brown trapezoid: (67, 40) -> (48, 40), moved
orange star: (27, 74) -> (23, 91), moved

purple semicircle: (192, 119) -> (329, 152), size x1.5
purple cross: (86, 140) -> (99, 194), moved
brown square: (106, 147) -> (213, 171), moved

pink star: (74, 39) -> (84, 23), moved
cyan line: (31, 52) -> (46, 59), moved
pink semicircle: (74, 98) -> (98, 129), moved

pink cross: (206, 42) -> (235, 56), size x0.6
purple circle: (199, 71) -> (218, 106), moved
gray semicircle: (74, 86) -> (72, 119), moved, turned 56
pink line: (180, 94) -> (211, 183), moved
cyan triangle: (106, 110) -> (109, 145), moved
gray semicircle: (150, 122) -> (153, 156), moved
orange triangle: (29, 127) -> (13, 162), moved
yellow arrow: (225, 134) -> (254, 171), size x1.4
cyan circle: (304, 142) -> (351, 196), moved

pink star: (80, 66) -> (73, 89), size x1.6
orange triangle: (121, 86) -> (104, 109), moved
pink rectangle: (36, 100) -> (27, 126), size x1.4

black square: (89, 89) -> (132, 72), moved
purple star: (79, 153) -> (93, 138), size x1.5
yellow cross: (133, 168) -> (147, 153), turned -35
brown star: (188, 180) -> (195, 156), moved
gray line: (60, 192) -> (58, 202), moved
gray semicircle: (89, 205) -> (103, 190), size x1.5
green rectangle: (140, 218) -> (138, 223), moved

------------------------

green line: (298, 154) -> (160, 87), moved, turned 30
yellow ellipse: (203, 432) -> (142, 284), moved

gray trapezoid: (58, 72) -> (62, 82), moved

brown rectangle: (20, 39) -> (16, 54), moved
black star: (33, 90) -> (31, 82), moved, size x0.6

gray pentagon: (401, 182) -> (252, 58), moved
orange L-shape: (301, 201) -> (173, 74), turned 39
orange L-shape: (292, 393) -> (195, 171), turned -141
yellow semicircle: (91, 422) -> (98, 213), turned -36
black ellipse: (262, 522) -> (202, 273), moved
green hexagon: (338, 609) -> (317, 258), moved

------------------------

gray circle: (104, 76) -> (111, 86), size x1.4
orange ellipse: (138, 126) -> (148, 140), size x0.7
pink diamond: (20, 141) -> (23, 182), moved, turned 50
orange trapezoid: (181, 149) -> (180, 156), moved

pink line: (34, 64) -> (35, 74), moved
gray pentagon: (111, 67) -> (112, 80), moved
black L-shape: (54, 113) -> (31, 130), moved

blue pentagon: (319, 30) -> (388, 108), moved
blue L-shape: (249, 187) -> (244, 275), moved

------------------------

• WORK TO BE COMPLETED:
Out of the listing above, reproduce exactly the lines from the one with "orange star: (27, 74) -> (23, 91), moved" up to and including the one with "purple circle: (199, 71) -> (218, 106), moved".

• EXPECTED OUTPUT:
orange star: (27, 74) -> (23, 91), moved

purple semicircle: (192, 119) -> (329, 152), size x1.5
purple cross: (86, 140) -> (99, 194), moved
brown square: (106, 147) -> (213, 171), moved

pink star: (74, 39) -> (84, 23), moved
cyan line: (31, 52) -> (46, 59), moved
pink semicircle: (74, 98) -> (98, 129), moved

pink cross: (206, 42) -> (235, 56), size x0.6
purple circle: (199, 71) -> (218, 106), moved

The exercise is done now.